● **Exercise directions**: Nothing but the entries, copied exactly, should appear in the response.

● **Recorded data**:
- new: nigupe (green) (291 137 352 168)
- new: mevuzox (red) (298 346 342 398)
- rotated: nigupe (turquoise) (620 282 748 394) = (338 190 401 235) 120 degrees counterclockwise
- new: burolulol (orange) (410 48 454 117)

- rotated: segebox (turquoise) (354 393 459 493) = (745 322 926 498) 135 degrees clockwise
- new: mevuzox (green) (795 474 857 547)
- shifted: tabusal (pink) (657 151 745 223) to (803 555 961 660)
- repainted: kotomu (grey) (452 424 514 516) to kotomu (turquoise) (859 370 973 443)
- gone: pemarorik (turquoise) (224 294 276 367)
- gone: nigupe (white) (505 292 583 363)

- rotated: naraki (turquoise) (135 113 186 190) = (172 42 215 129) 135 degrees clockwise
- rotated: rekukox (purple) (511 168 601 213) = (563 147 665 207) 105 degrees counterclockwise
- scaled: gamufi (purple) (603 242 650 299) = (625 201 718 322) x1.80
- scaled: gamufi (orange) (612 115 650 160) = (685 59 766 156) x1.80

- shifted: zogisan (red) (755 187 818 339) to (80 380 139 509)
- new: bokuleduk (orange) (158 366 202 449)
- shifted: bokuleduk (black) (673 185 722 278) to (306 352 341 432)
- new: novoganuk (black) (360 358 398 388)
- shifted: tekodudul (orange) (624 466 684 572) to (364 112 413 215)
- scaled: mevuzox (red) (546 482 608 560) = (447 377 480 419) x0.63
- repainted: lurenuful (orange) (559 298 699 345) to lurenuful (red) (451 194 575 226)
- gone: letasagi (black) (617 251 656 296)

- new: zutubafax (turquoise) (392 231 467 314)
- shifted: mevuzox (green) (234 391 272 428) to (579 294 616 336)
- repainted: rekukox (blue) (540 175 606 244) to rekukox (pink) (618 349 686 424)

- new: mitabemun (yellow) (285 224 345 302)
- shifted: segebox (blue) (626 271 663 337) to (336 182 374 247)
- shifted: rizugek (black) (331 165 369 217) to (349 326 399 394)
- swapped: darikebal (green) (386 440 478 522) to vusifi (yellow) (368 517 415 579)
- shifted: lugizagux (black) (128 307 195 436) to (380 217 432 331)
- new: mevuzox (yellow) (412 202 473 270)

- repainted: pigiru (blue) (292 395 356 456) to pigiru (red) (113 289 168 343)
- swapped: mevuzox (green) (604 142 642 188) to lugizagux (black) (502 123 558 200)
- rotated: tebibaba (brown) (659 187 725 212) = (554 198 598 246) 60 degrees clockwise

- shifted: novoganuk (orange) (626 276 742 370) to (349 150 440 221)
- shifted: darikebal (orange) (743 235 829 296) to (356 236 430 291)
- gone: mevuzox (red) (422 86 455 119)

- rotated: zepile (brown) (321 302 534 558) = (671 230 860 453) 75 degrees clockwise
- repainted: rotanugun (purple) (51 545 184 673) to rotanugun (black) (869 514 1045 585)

● **Exercise answer**:
- new: nigupe (green) (291 137 352 168)
- new: mevuzox (red) (298 346 342 398)
- rotated: nigupe (turquoise) (620 282 748 394) = (338 190 401 235) 120 degrees counterclockwise
- new: burolulol (orange) (410 48 454 117)

- rotated: segebox (turquoise) (354 393 459 493) = (745 322 926 498) 135 degrees clockwise
- new: mevuzox (green) (795 474 857 547)
- shifted: tabusal (pink) (657 151 745 223) to (803 555 961 660)
- repainted: kotomu (grey) (452 424 514 516) to kotomu (turquoise) (859 370 973 443)
- gone: pemarorik (turquoise) (224 294 276 367)
- gone: nigupe (white) (505 292 583 363)

- rotated: naraki (turquoise) (135 113 186 190) = (172 42 215 129) 135 degrees clockwise
- rotated: rekukox (purple) (511 168 601 213) = (563 147 665 207) 105 degrees counterclockwise
- scaled: gamufi (purple) (603 242 650 299) = (625 201 718 322) x1.80
- scaled: gamufi (orange) (612 115 650 160) = (685 59 766 156) x1.80

- shifted: zogisan (red) (755 187 818 339) to (80 380 139 509)
- new: bokuleduk (orange) (158 366 202 449)
- shifted: bokuleduk (black) (673 185 722 278) to (306 352 341 432)
- new: novoganuk (black) (360 358 398 388)
- shifted: tekodudul (orange) (624 466 684 572) to (364 112 413 215)
- scaled: mevuzox (red) (546 482 608 560) = (447 377 480 419) x0.63
- repainted: lurenuful (orange) (559 298 699 345) to lurenuful (red) (451 194 575 226)
- gone: letasagi (black) (617 251 656 296)

- new: zutubafax (turquoise) (392 231 467 314)
- shifted: mevuzox (green) (234 391 272 428) to (579 294 616 336)
- repainted: rekukox (blue) (540 175 606 244) to rekukox (pink) (618 349 686 424)

- new: mitabemun (yellow) (285 224 345 302)
- shifted: segebox (blue) (626 271 663 337) to (336 182 374 247)
- shifted: rizugek (black) (331 165 369 217) to (349 326 399 394)
- swapped: darikebal (green) (386 440 478 522) to vusifi (yellow) (368 517 415 579)
- shifted: lugizagux (black) (128 307 195 436) to (380 217 432 331)
- new: mevuzox (yellow) (412 202 473 270)

- repainted: pigiru (blue) (292 395 356 456) to pigiru (red) (113 289 168 343)
- swapped: mevuzox (green) (604 142 642 188) to lugizagux (black) (502 123 558 200)
- rotated: tebibaba (brown) (659 187 725 212) = (554 198 598 246) 60 degrees clockwise

- shifted: novoganuk (orange) (626 276 742 370) to (349 150 440 221)
- shifted: darikebal (orange) (743 235 829 296) to (356 236 430 291)
- gone: mevuzox (red) (422 86 455 119)

- rotated: zepile (brown) (321 302 534 558) = (671 230 860 453) 75 degrees clockwise
- repainted: rotanugun (purple) (51 545 184 673) to rotanugun (black) (869 514 1045 585)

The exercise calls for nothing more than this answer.